# Stored data entries
____________________
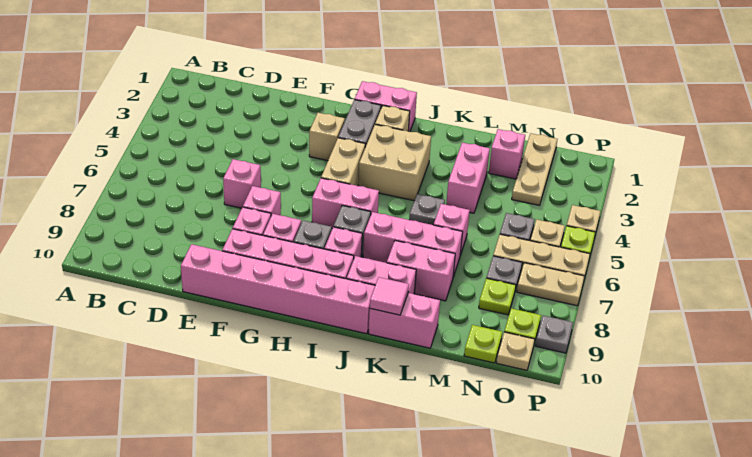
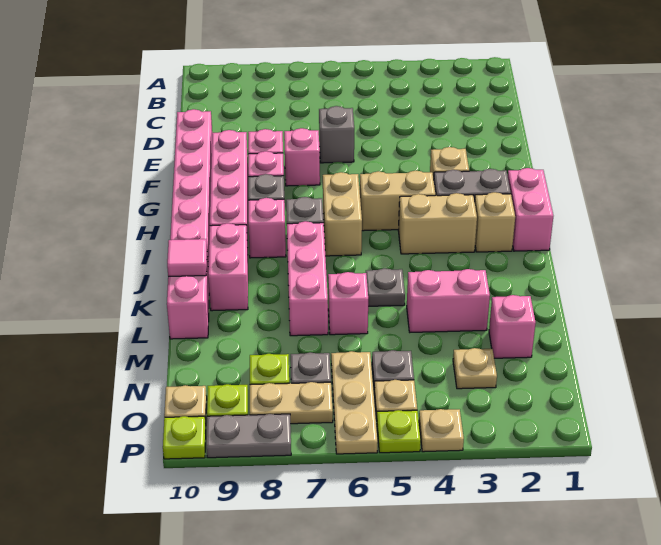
pink brick E6 level 1 -> grey brick E6 level 1
pink brick H6:I6 level 1 -> tan brick H6:I6 level 1
tan brick I3:J4 level 1 -> tan brick I3:I4 level 1
pink brick K8:L8 level 1 -> none
tan plate N1:N3 level 1 -> tan plate N3 level 1
lime plate N10 level 1 -> lime plate P10 level 1
tan plate O7:P7 level 1 -> tan plate O7:O8 level 1
grey plate P9 level 1 -> grey plate P8:P9 level 1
____________________
# WHAT TO PRODUCE
Would you reproduce, word for word, the lines from the one holding "lime plate N10" through the final line of the entries, both included?

# TASK ANSWER
lime plate N10 level 1 -> lime plate P10 level 1
tan plate O7:P7 level 1 -> tan plate O7:O8 level 1
grey plate P9 level 1 -> grey plate P8:P9 level 1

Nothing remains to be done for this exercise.